▶ [Exercise aim]: Your answer must be a word-for-word copy of the listing below, minus its pictures.

▶ [Available data]:
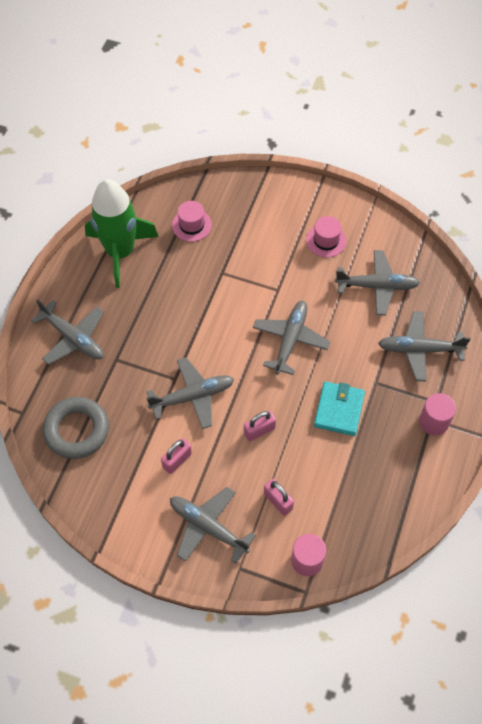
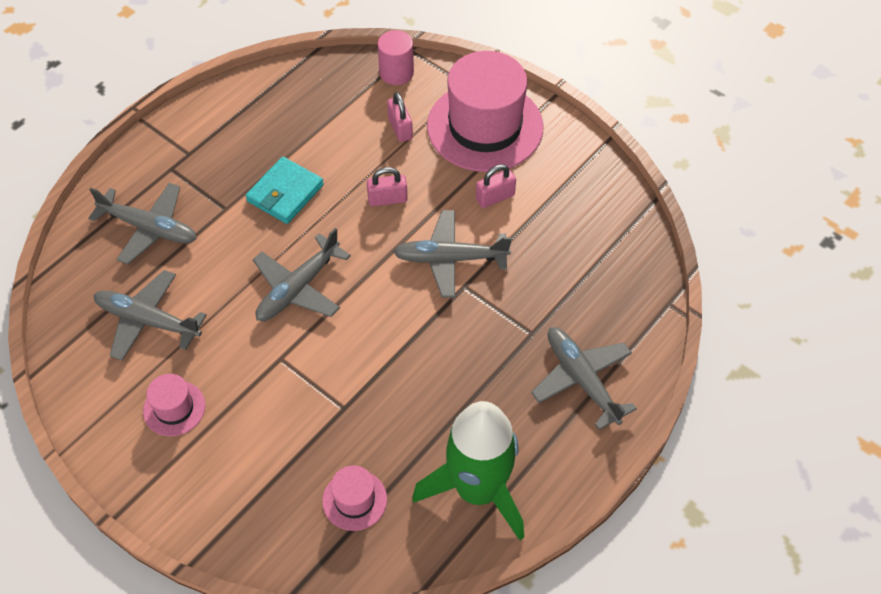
camera: 160 degrees left, 5 degrees down
(77, 430) = (604, 263): grey ring -> none
(208, 527) = (485, 126): grey plane -> pink hat
(433, 422) = (188, 150): pink cylinder -> none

▶ [Solution below]:
camera: 160 degrees left, 5 degrees down
(77, 430) = (604, 263): grey ring -> none
(208, 527) = (485, 126): grey plane -> pink hat
(433, 422) = (188, 150): pink cylinder -> none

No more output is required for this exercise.